Stored data

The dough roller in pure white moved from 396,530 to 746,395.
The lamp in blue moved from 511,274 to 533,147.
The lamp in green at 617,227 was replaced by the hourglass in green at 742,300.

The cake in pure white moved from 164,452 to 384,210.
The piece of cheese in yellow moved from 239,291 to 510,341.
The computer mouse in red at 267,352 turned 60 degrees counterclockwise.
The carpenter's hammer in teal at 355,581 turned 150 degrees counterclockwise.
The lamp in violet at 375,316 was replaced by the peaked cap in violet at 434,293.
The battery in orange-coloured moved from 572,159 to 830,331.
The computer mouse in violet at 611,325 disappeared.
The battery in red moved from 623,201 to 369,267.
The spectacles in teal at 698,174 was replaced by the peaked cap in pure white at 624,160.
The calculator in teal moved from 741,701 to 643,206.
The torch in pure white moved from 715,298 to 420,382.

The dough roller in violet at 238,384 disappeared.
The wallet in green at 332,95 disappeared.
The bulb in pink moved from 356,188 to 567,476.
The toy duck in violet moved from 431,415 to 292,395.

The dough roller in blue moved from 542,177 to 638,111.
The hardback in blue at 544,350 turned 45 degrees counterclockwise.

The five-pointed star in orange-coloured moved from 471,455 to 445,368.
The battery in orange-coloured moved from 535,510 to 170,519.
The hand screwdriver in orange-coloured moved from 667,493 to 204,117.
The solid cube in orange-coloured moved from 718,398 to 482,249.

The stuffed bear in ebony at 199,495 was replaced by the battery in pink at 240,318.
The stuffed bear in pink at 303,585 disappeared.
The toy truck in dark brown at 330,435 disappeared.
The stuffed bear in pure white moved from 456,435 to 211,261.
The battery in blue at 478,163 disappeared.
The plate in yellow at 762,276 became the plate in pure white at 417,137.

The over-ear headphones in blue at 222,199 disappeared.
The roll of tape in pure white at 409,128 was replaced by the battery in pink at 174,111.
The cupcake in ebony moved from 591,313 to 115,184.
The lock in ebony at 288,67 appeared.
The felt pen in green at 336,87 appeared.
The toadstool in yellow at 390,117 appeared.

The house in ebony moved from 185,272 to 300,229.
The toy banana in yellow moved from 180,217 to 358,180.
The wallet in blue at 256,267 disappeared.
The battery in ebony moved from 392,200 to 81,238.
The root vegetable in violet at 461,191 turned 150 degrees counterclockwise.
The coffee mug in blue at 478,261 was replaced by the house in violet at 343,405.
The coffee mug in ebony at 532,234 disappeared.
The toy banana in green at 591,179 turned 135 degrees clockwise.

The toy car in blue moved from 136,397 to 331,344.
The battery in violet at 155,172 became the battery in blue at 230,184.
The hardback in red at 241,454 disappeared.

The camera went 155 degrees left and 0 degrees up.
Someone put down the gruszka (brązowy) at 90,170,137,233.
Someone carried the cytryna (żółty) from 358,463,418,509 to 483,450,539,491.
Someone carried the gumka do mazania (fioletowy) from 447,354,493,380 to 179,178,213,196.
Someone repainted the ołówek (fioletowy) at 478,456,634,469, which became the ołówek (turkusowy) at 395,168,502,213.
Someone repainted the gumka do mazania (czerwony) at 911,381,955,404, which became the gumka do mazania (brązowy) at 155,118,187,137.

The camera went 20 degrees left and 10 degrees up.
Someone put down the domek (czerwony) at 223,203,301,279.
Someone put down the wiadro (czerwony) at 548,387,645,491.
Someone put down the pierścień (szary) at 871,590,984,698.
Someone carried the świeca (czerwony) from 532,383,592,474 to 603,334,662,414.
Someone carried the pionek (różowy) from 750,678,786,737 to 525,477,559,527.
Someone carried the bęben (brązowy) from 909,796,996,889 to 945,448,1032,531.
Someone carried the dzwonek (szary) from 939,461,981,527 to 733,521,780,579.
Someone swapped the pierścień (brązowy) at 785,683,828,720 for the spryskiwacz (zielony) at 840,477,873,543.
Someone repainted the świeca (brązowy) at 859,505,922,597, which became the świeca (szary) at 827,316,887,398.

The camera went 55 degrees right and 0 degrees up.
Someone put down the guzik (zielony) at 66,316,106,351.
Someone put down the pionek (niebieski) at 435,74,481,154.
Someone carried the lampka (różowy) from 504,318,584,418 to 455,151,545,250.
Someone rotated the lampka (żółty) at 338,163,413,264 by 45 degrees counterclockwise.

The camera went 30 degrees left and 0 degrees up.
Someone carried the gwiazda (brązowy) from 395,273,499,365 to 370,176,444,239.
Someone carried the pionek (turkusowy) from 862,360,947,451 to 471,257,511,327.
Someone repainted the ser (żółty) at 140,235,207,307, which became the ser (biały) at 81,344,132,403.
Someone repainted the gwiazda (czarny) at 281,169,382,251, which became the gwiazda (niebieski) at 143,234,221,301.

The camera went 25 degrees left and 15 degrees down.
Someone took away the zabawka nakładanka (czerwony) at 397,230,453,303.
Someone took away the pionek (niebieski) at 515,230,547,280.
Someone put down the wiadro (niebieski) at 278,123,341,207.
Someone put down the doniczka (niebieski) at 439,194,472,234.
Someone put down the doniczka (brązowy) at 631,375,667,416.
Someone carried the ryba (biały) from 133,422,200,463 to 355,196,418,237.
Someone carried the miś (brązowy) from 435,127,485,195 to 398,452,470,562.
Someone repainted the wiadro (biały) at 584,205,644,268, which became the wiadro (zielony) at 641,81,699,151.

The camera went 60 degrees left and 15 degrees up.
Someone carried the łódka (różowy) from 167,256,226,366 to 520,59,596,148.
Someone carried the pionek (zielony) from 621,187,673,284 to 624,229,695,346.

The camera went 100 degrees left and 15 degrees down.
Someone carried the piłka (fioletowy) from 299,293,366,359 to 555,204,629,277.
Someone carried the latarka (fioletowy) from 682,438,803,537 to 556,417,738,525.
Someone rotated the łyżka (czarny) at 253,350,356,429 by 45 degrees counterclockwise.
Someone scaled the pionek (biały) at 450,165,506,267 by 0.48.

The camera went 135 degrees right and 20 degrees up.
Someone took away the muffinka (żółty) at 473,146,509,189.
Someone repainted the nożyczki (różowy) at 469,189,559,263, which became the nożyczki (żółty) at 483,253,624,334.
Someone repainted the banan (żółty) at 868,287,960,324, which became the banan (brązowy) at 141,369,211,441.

Exercise instructions
Word for word, transcribe each of the entries above.

Problem solution
The dough roller in pure white moved from 396,530 to 746,395.
The lamp in blue moved from 511,274 to 533,147.
The lamp in green at 617,227 was replaced by the hourglass in green at 742,300.

The cake in pure white moved from 164,452 to 384,210.
The piece of cheese in yellow moved from 239,291 to 510,341.
The computer mouse in red at 267,352 turned 60 degrees counterclockwise.
The carpenter's hammer in teal at 355,581 turned 150 degrees counterclockwise.
The lamp in violet at 375,316 was replaced by the peaked cap in violet at 434,293.
The battery in orange-coloured moved from 572,159 to 830,331.
The computer mouse in violet at 611,325 disappeared.
The battery in red moved from 623,201 to 369,267.
The spectacles in teal at 698,174 was replaced by the peaked cap in pure white at 624,160.
The calculator in teal moved from 741,701 to 643,206.
The torch in pure white moved from 715,298 to 420,382.

The dough roller in violet at 238,384 disappeared.
The wallet in green at 332,95 disappeared.
The bulb in pink moved from 356,188 to 567,476.
The toy duck in violet moved from 431,415 to 292,395.

The dough roller in blue moved from 542,177 to 638,111.
The hardback in blue at 544,350 turned 45 degrees counterclockwise.

The five-pointed star in orange-coloured moved from 471,455 to 445,368.
The battery in orange-coloured moved from 535,510 to 170,519.
The hand screwdriver in orange-coloured moved from 667,493 to 204,117.
The solid cube in orange-coloured moved from 718,398 to 482,249.

The stuffed bear in ebony at 199,495 was replaced by the battery in pink at 240,318.
The stuffed bear in pink at 303,585 disappeared.
The toy truck in dark brown at 330,435 disappeared.
The stuffed bear in pure white moved from 456,435 to 211,261.
The battery in blue at 478,163 disappeared.
The plate in yellow at 762,276 became the plate in pure white at 417,137.

The over-ear headphones in blue at 222,199 disappeared.
The roll of tape in pure white at 409,128 was replaced by the battery in pink at 174,111.
The cupcake in ebony moved from 591,313 to 115,184.
The lock in ebony at 288,67 appeared.
The felt pen in green at 336,87 appeared.
The toadstool in yellow at 390,117 appeared.

The house in ebony moved from 185,272 to 300,229.
The toy banana in yellow moved from 180,217 to 358,180.
The wallet in blue at 256,267 disappeared.
The battery in ebony moved from 392,200 to 81,238.
The root vegetable in violet at 461,191 turned 150 degrees counterclockwise.
The coffee mug in blue at 478,261 was replaced by the house in violet at 343,405.
The coffee mug in ebony at 532,234 disappeared.
The toy banana in green at 591,179 turned 135 degrees clockwise.

The toy car in blue moved from 136,397 to 331,344.
The battery in violet at 155,172 became the battery in blue at 230,184.
The hardback in red at 241,454 disappeared.

The camera went 155 degrees left and 0 degrees up.
Someone put down the gruszka (brązowy) at 90,170,137,233.
Someone carried the cytryna (żółty) from 358,463,418,509 to 483,450,539,491.
Someone carried the gumka do mazania (fioletowy) from 447,354,493,380 to 179,178,213,196.
Someone repainted the ołówek (fioletowy) at 478,456,634,469, which became the ołówek (turkusowy) at 395,168,502,213.
Someone repainted the gumka do mazania (czerwony) at 911,381,955,404, which became the gumka do mazania (brązowy) at 155,118,187,137.

The camera went 20 degrees left and 10 degrees up.
Someone put down the domek (czerwony) at 223,203,301,279.
Someone put down the wiadro (czerwony) at 548,387,645,491.
Someone put down the pierścień (szary) at 871,590,984,698.
Someone carried the świeca (czerwony) from 532,383,592,474 to 603,334,662,414.
Someone carried the pionek (różowy) from 750,678,786,737 to 525,477,559,527.
Someone carried the bęben (brązowy) from 909,796,996,889 to 945,448,1032,531.
Someone carried the dzwonek (szary) from 939,461,981,527 to 733,521,780,579.
Someone swapped the pierścień (brązowy) at 785,683,828,720 for the spryskiwacz (zielony) at 840,477,873,543.
Someone repainted the świeca (brązowy) at 859,505,922,597, which became the świeca (szary) at 827,316,887,398.

The camera went 55 degrees right and 0 degrees up.
Someone put down the guzik (zielony) at 66,316,106,351.
Someone put down the pionek (niebieski) at 435,74,481,154.
Someone carried the lampka (różowy) from 504,318,584,418 to 455,151,545,250.
Someone rotated the lampka (żółty) at 338,163,413,264 by 45 degrees counterclockwise.

The camera went 30 degrees left and 0 degrees up.
Someone carried the gwiazda (brązowy) from 395,273,499,365 to 370,176,444,239.
Someone carried the pionek (turkusowy) from 862,360,947,451 to 471,257,511,327.
Someone repainted the ser (żółty) at 140,235,207,307, which became the ser (biały) at 81,344,132,403.
Someone repainted the gwiazda (czarny) at 281,169,382,251, which became the gwiazda (niebieski) at 143,234,221,301.

The camera went 25 degrees left and 15 degrees down.
Someone took away the zabawka nakładanka (czerwony) at 397,230,453,303.
Someone took away the pionek (niebieski) at 515,230,547,280.
Someone put down the wiadro (niebieski) at 278,123,341,207.
Someone put down the doniczka (niebieski) at 439,194,472,234.
Someone put down the doniczka (brązowy) at 631,375,667,416.
Someone carried the ryba (biały) from 133,422,200,463 to 355,196,418,237.
Someone carried the miś (brązowy) from 435,127,485,195 to 398,452,470,562.
Someone repainted the wiadro (biały) at 584,205,644,268, which became the wiadro (zielony) at 641,81,699,151.

The camera went 60 degrees left and 15 degrees up.
Someone carried the łódka (różowy) from 167,256,226,366 to 520,59,596,148.
Someone carried the pionek (zielony) from 621,187,673,284 to 624,229,695,346.

The camera went 100 degrees left and 15 degrees down.
Someone carried the piłka (fioletowy) from 299,293,366,359 to 555,204,629,277.
Someone carried the latarka (fioletowy) from 682,438,803,537 to 556,417,738,525.
Someone rotated the łyżka (czarny) at 253,350,356,429 by 45 degrees counterclockwise.
Someone scaled the pionek (biały) at 450,165,506,267 by 0.48.

The camera went 135 degrees right and 20 degrees up.
Someone took away the muffinka (żółty) at 473,146,509,189.
Someone repainted the nożyczki (różowy) at 469,189,559,263, which became the nożyczki (żółty) at 483,253,624,334.
Someone repainted the banan (żółty) at 868,287,960,324, which became the banan (brązowy) at 141,369,211,441.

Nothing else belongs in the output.